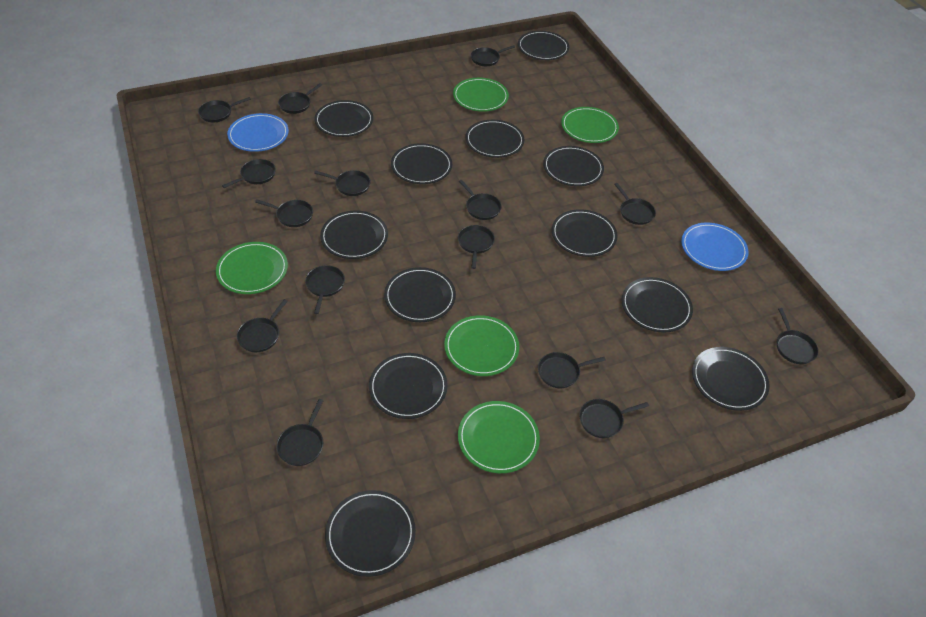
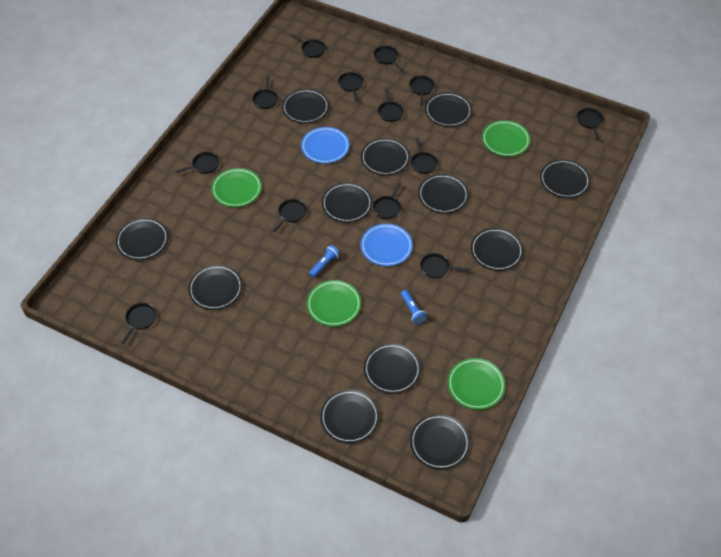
black pan: [198,97,251,122] [222,159,276,188] [237,299,288,352] [255,199,313,227] [277,399,324,466] [278,83,322,114] [305,265,345,314] [314,170,371,196] [458,225,495,269] [459,180,502,220] [471,45,515,66] [538,352,606,388] [579,399,649,438] [614,183,656,225] [777,308,818,364] = 15 -> [121,303,156,344] [176,152,220,174] [252,76,278,109] [273,199,307,232] [291,34,326,58] [338,72,364,101] [373,183,401,219] [374,46,403,71] [378,88,404,122] [409,75,435,105] [411,138,438,174] [420,253,469,278] [577,108,603,139] = 13
blue flashlight: none = 0 -> [309,245,340,278] [401,290,427,324] = 2
green plate: [216,242,288,294] [444,315,519,376] [453,78,509,112] [458,401,540,473] [561,107,619,143] = 5 -> [211,168,262,207] [307,280,361,327] [447,358,505,410] [482,120,530,157] = 4

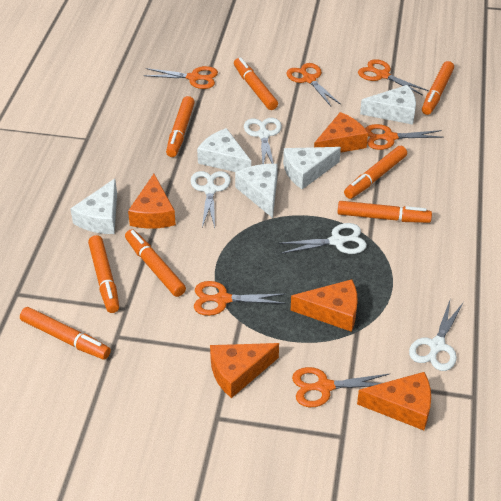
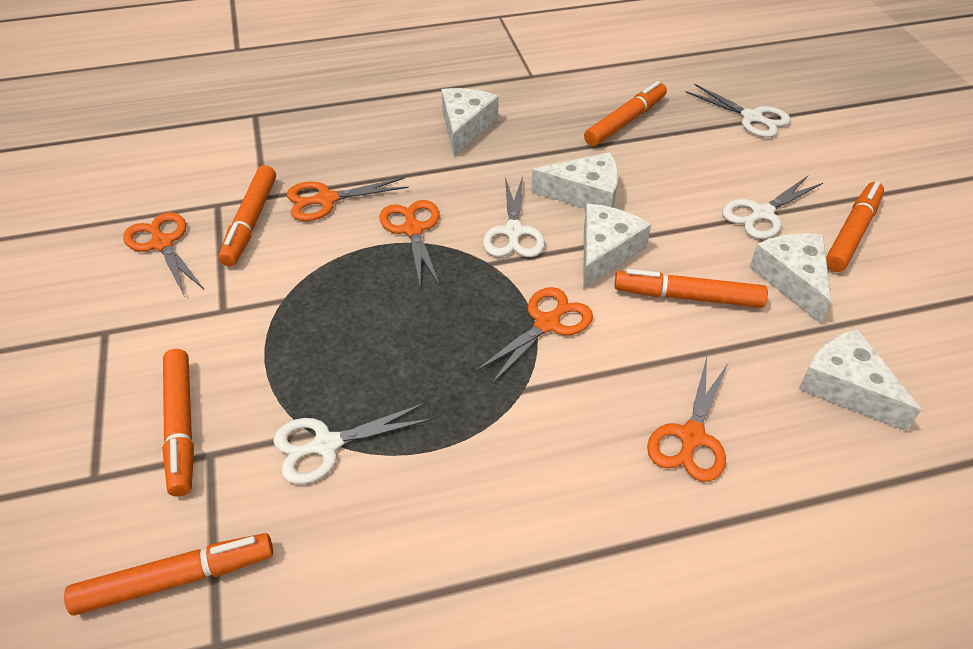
orange cheese: [128,174,176,229] [210,343,279,398] [291,279,358,332] [314,112,368,153] [357,372,431,430] = 5 -> none = 0
orange marker: [20,307,111,360] [88,235,119,313] [125,229,186,297] [166,96,195,157] [234,57,278,110] [337,201,432,223] [344,146,407,199] [422,61,454,115] = 8 -> [64,533,273,616] [162,349,194,497] [218,165,276,266] [584,81,667,146] [614,269,768,308] [826,181,884,272] = 6
orange scissors: [144,66,218,89] [194,281,286,316] [286,63,341,106] [292,367,389,407] [358,59,429,95] [365,124,444,150] = 6 -> [123,212,204,297] [287,177,409,221] [379,200,440,286] [475,287,593,385] [647,358,729,482] = 5

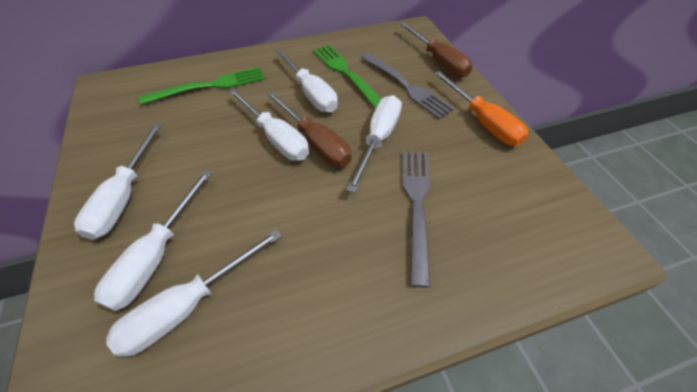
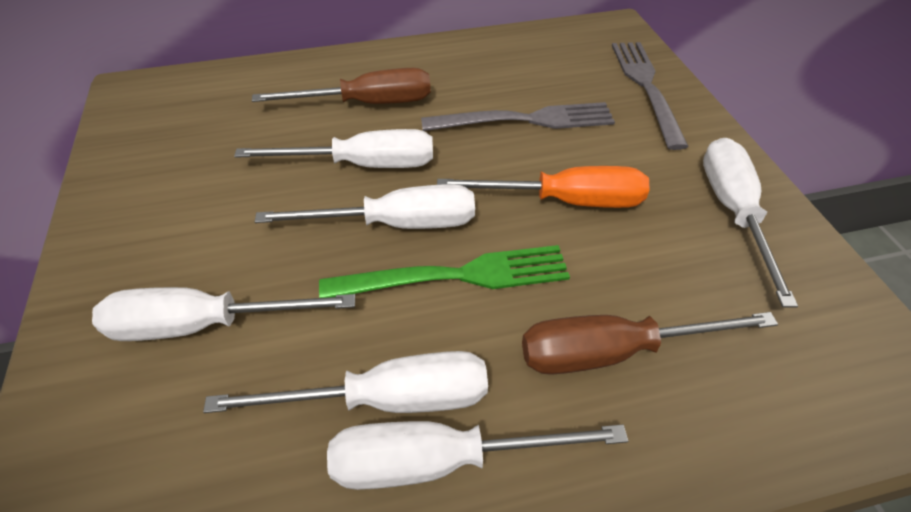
green fork: [139,67,265,105] [313,45,381,109] = 2 -> [319,245,570,298] = 1

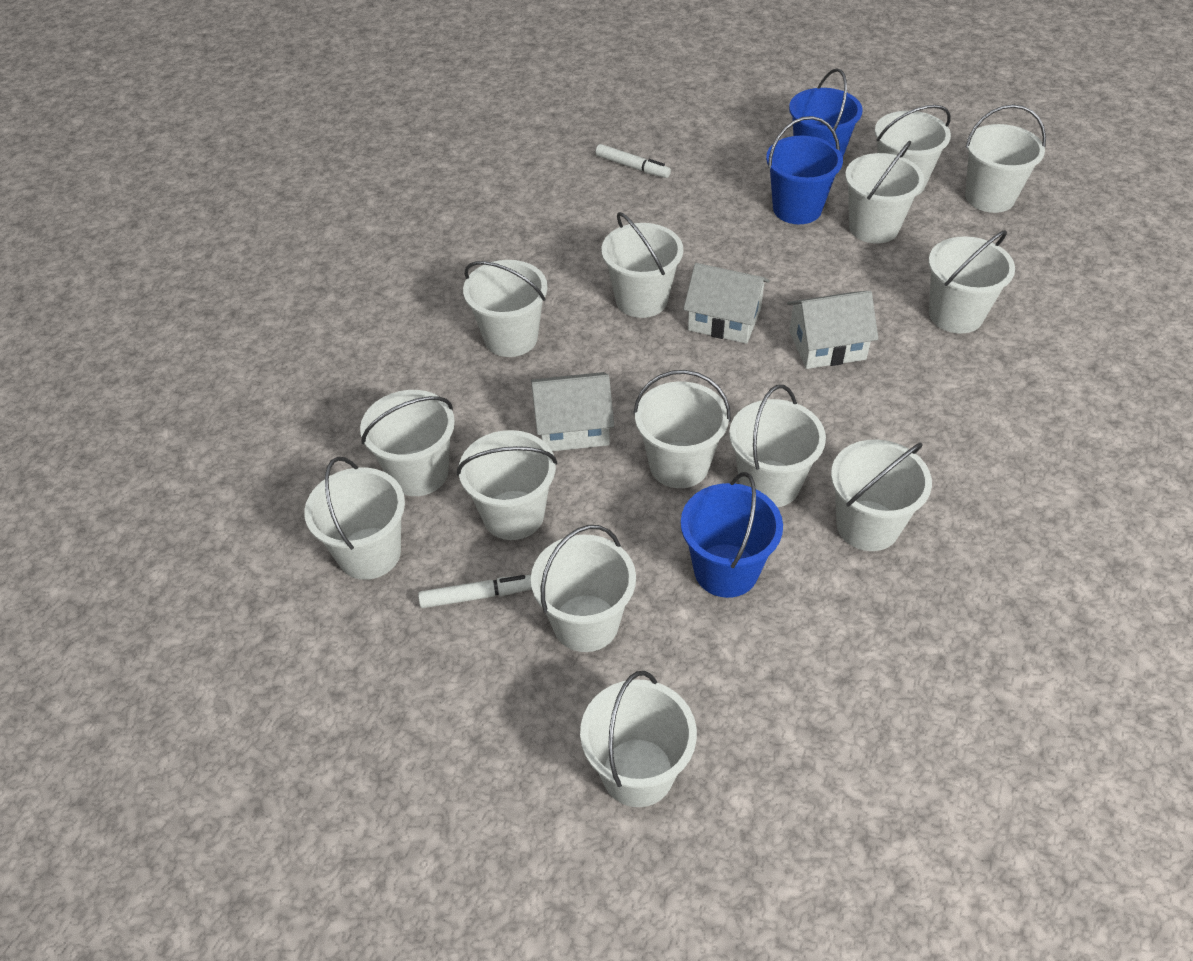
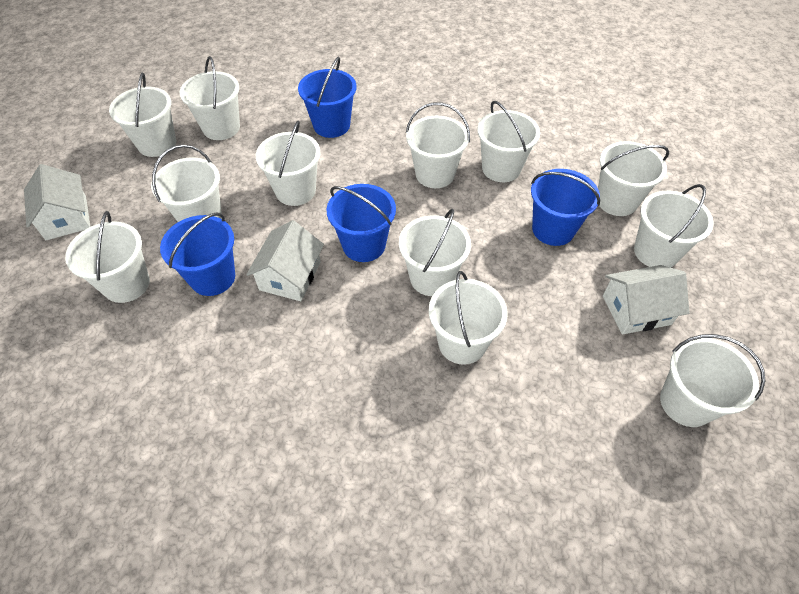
blue bucket: [681,472,783,598] [766,116,843,224] [789,68,863,156] = 3 -> [160,213,235,296] [298,57,356,138] [327,184,396,262] [531,169,600,246] = 4
white bucket: [304,457,405,580] [360,390,455,496] [457,430,557,540] [463,260,548,357] [531,525,636,652] [580,671,697,807] [601,212,683,318] [633,370,731,488] [729,385,826,507] [831,440,932,551] [845,141,924,244] [875,105,951,196] [928,230,1015,334] [965,104,1046,213] = 14 -> [65,211,150,303] [109,73,176,157] [151,145,222,222] [180,56,240,140] [256,121,321,206] [399,209,471,296] [406,102,470,188] [429,271,508,365] [477,101,540,182] [598,141,669,216] [634,184,714,268] [660,334,765,427] = 12
white marker: [418,575,532,608] [595,144,671,178] = 2 -> none = 0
::::::::
> **Exercise details**: Please set down each entry word for word, without its images.

> **Task output**:
black pan: [198,97,251,122] [222,159,276,188] [237,299,288,352] [255,199,313,227] [277,399,324,466] [278,83,322,114] [305,265,345,314] [314,170,371,196] [458,225,495,269] [459,180,502,220] [471,45,515,66] [538,352,606,388] [579,399,649,438] [614,183,656,225] [777,308,818,364] = 15 -> [121,303,156,344] [176,152,220,174] [252,76,278,109] [273,199,307,232] [291,34,326,58] [338,72,364,101] [373,183,401,219] [374,46,403,71] [378,88,404,122] [409,75,435,105] [411,138,438,174] [420,253,469,278] [577,108,603,139] = 13
blue flashlight: none = 0 -> [309,245,340,278] [401,290,427,324] = 2
green plate: [216,242,288,294] [444,315,519,376] [453,78,509,112] [458,401,540,473] [561,107,619,143] = 5 -> [211,168,262,207] [307,280,361,327] [447,358,505,410] [482,120,530,157] = 4

orange cheese: [128,174,176,229] [210,343,279,398] [291,279,358,332] [314,112,368,153] [357,372,431,430] = 5 -> none = 0
orange marker: [20,307,111,360] [88,235,119,313] [125,229,186,297] [166,96,195,157] [234,57,278,110] [337,201,432,223] [344,146,407,199] [422,61,454,115] = 8 -> [64,533,273,616] [162,349,194,497] [218,165,276,266] [584,81,667,146] [614,269,768,308] [826,181,884,272] = 6
orange scissors: [144,66,218,89] [194,281,286,316] [286,63,341,106] [292,367,389,407] [358,59,429,95] [365,124,444,150] = 6 -> [123,212,204,297] [287,177,409,221] [379,200,440,286] [475,287,593,385] [647,358,729,482] = 5

green fork: [139,67,265,105] [313,45,381,109] = 2 -> [319,245,570,298] = 1

blue bucket: [681,472,783,598] [766,116,843,224] [789,68,863,156] = 3 -> [160,213,235,296] [298,57,356,138] [327,184,396,262] [531,169,600,246] = 4
white bucket: [304,457,405,580] [360,390,455,496] [457,430,557,540] [463,260,548,357] [531,525,636,652] [580,671,697,807] [601,212,683,318] [633,370,731,488] [729,385,826,507] [831,440,932,551] [845,141,924,244] [875,105,951,196] [928,230,1015,334] [965,104,1046,213] = 14 -> [65,211,150,303] [109,73,176,157] [151,145,222,222] [180,56,240,140] [256,121,321,206] [399,209,471,296] [406,102,470,188] [429,271,508,365] [477,101,540,182] [598,141,669,216] [634,184,714,268] [660,334,765,427] = 12
white marker: [418,575,532,608] [595,144,671,178] = 2 -> none = 0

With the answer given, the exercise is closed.